• **YOUR INSTRUCTIONS**:
Using the data below, reproduce exactly the lines from the line with "SW1: switch (GND, N002) -> none" to the line with "C6: 15uF (plus", both included; pictures must be dropped.
┄┄┄┄┄┄┄┄┄┄
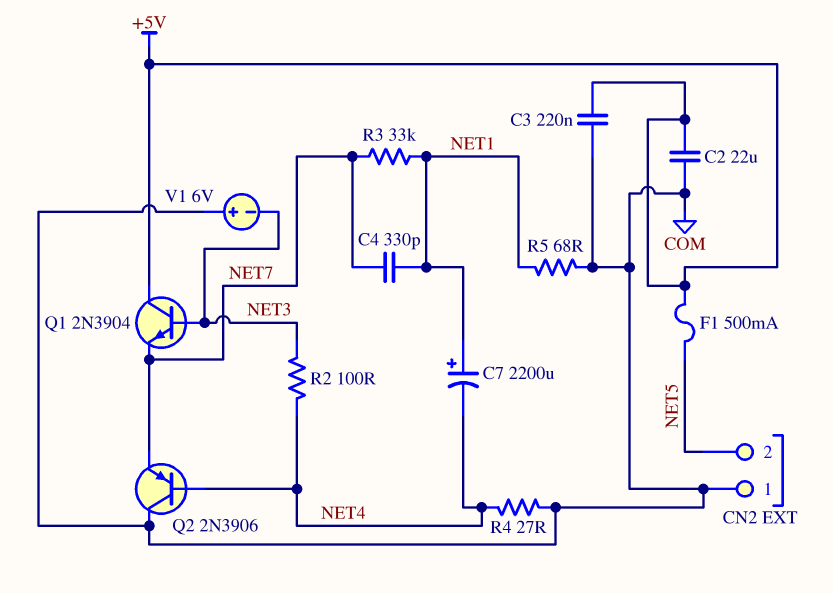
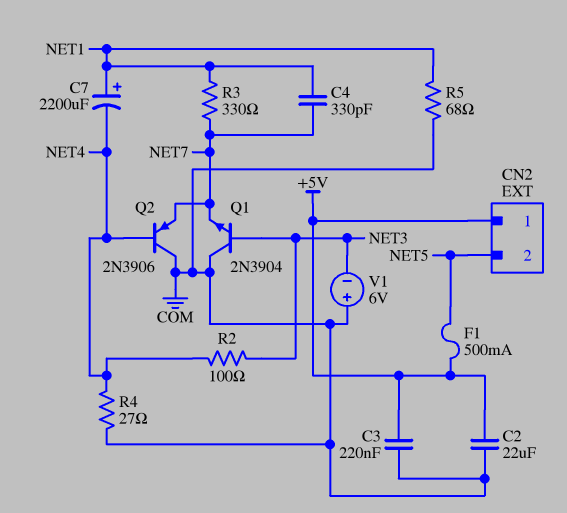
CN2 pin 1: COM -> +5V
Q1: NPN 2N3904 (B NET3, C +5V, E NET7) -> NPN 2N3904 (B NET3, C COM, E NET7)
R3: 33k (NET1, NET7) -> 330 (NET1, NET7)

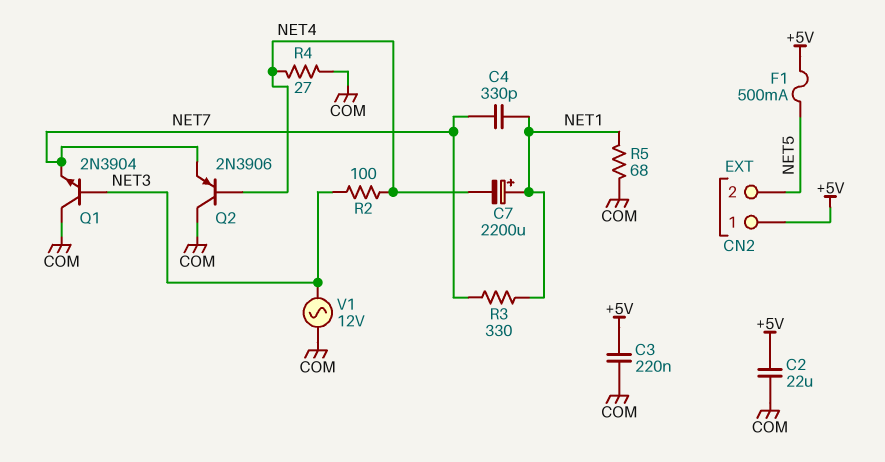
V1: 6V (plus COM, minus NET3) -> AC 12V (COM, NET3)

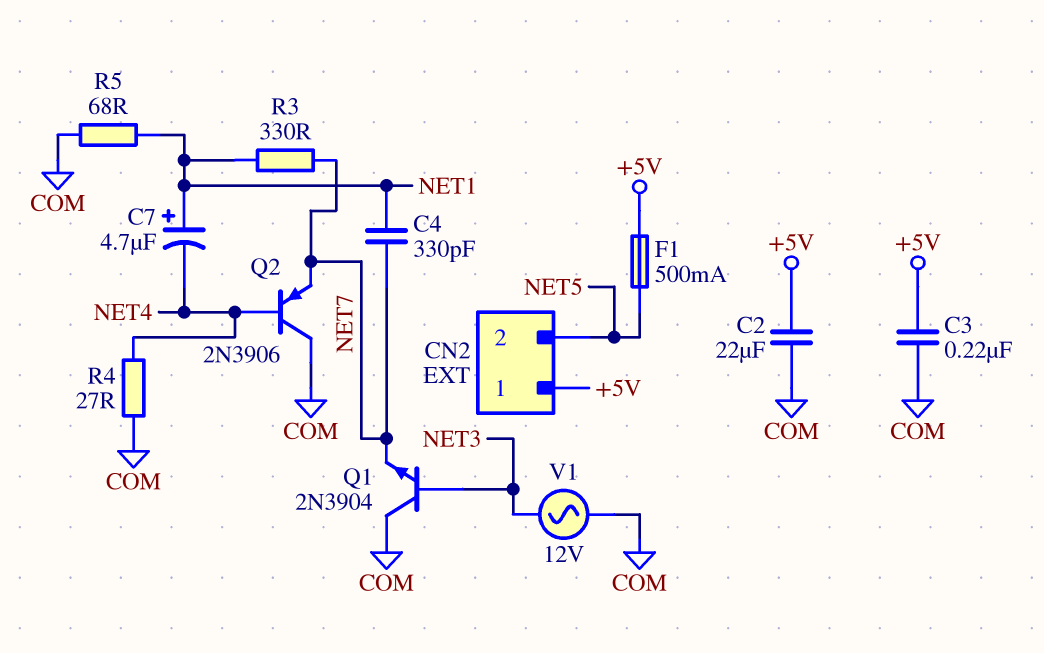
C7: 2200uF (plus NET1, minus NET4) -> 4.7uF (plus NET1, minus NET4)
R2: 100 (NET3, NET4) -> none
┄┄┄┄┄┄┄┄┄┄
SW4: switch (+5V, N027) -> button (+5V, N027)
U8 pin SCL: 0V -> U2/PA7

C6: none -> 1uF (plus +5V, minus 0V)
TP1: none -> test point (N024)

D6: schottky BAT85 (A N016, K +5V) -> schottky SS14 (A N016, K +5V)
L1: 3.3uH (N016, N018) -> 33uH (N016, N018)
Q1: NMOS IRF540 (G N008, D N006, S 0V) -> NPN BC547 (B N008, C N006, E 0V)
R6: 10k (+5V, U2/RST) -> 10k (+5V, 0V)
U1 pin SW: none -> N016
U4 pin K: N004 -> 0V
┄┄┄┄┄┄┄┄┄┄
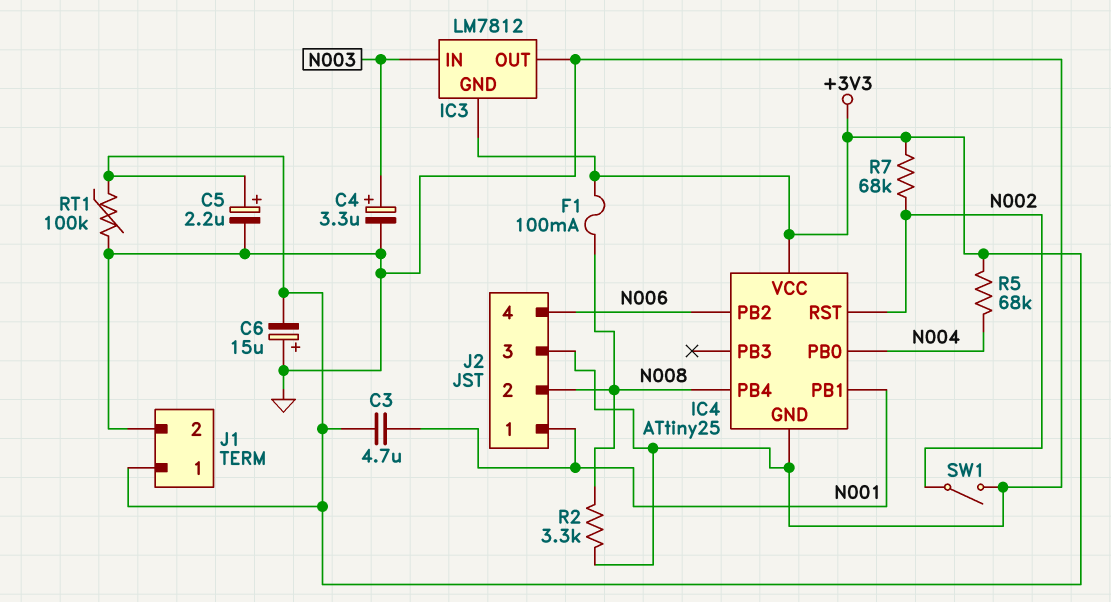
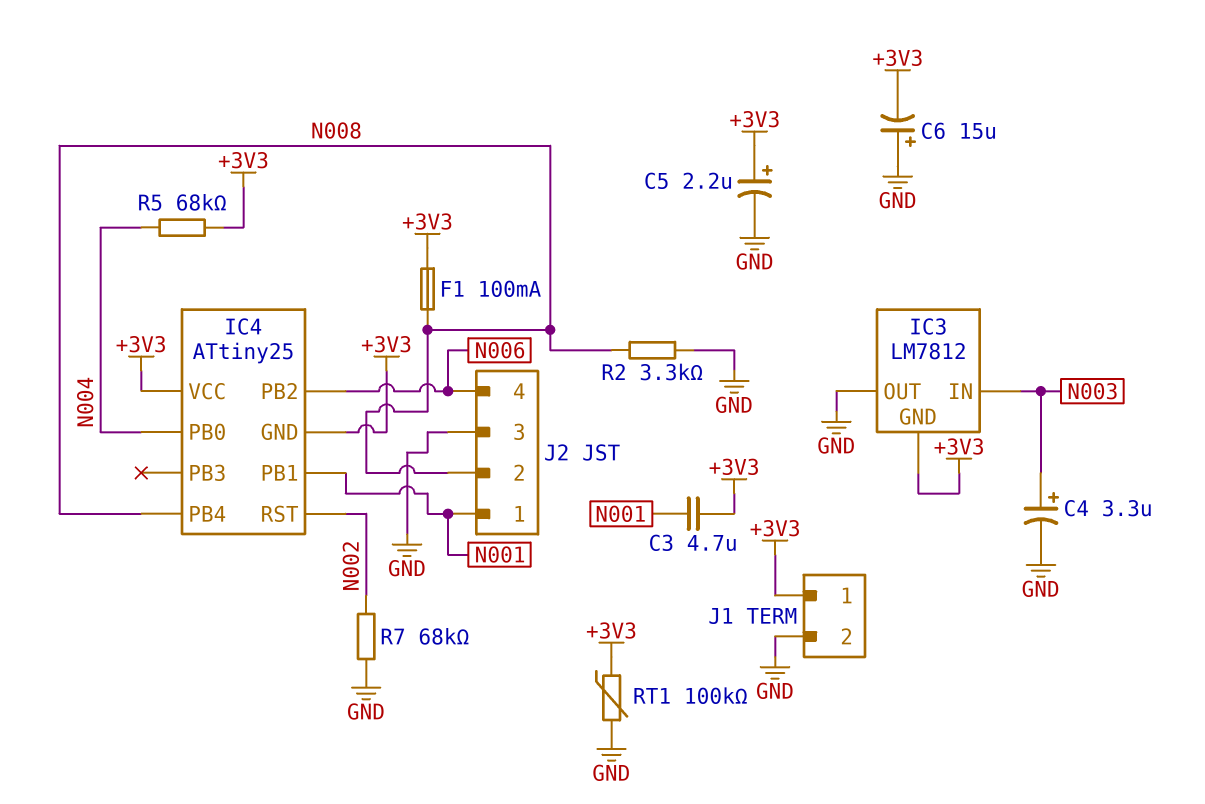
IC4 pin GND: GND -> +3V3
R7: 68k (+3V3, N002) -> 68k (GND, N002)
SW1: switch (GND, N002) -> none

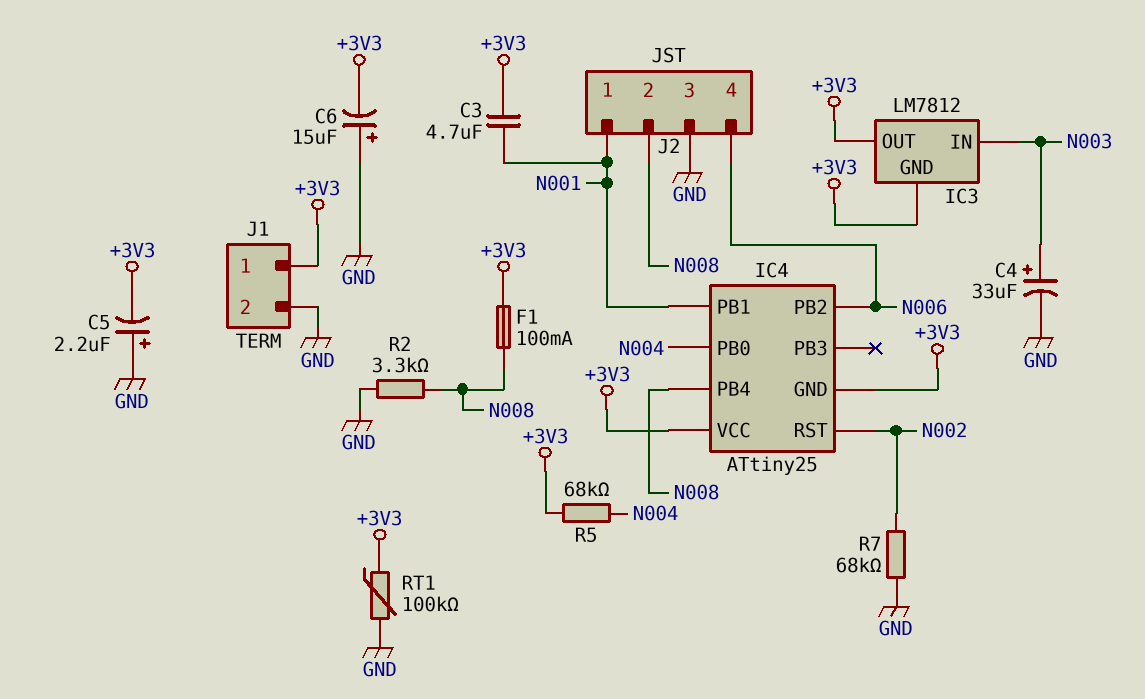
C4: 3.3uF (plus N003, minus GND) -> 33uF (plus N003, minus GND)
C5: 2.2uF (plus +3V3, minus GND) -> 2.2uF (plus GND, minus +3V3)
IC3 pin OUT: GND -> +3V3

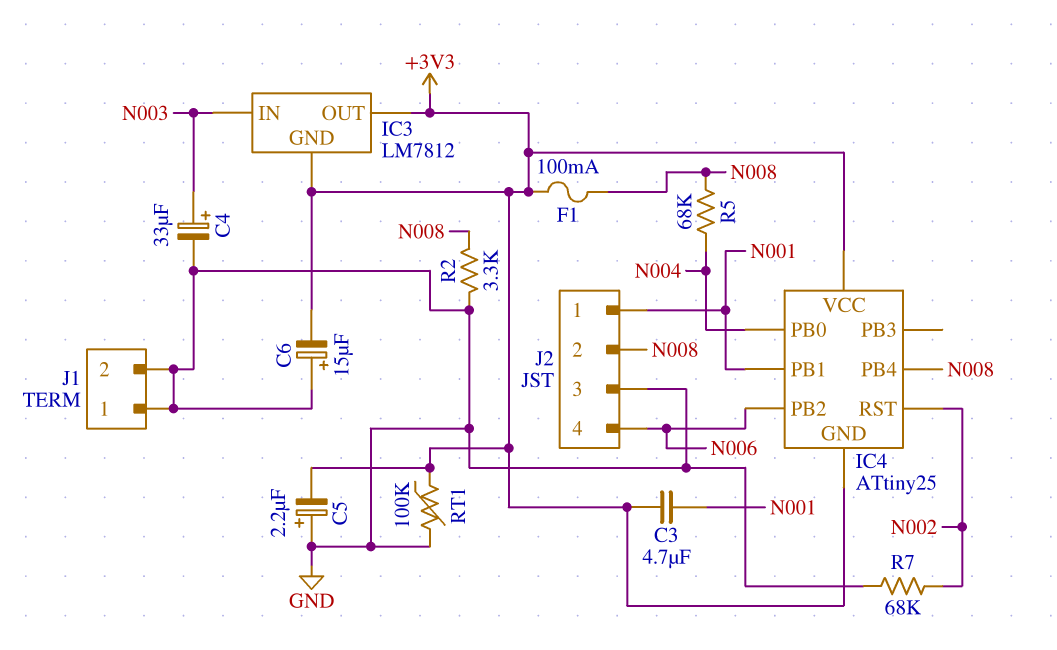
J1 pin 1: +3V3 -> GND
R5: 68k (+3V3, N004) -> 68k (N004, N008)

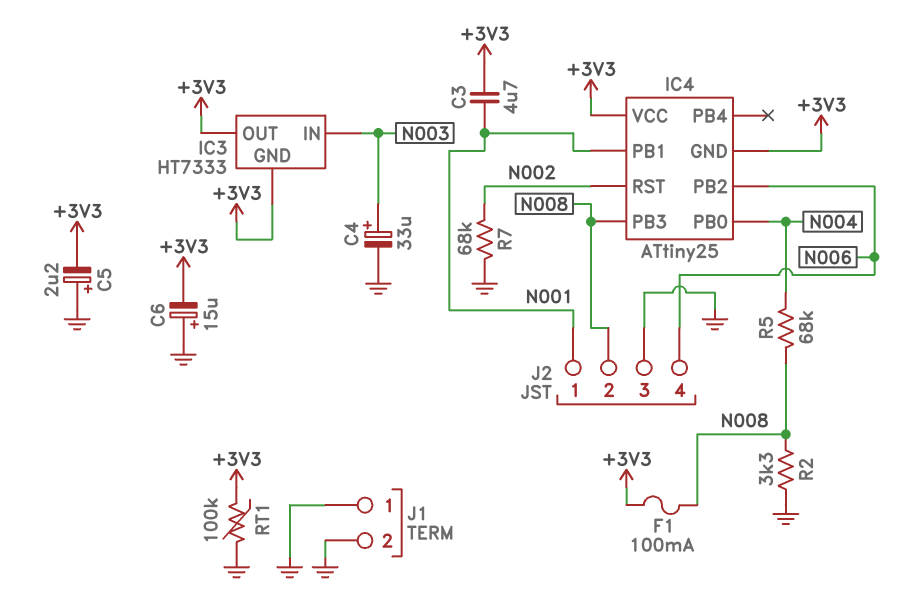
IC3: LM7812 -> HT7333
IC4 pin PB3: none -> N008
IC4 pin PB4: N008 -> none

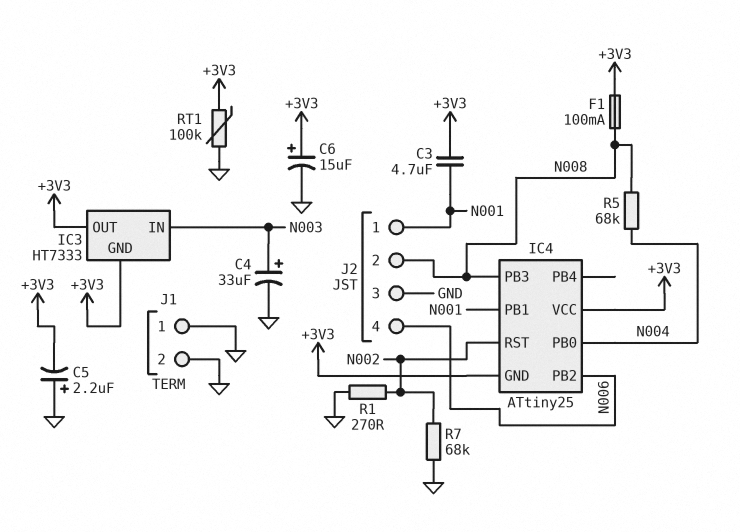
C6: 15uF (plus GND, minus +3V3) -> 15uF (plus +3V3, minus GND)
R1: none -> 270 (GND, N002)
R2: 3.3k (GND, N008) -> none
┄┄┄┄┄┄┄┄┄┄
• **PROBLEM SOLUTION**:
SW1: switch (GND, N002) -> none

C4: 3.3uF (plus N003, minus GND) -> 33uF (plus N003, minus GND)
C5: 2.2uF (plus +3V3, minus GND) -> 2.2uF (plus GND, minus +3V3)
IC3 pin OUT: GND -> +3V3

J1 pin 1: +3V3 -> GND
R5: 68k (+3V3, N004) -> 68k (N004, N008)

IC3: LM7812 -> HT7333
IC4 pin PB3: none -> N008
IC4 pin PB4: N008 -> none

C6: 15uF (plus GND, minus +3V3) -> 15uF (plus +3V3, minus GND)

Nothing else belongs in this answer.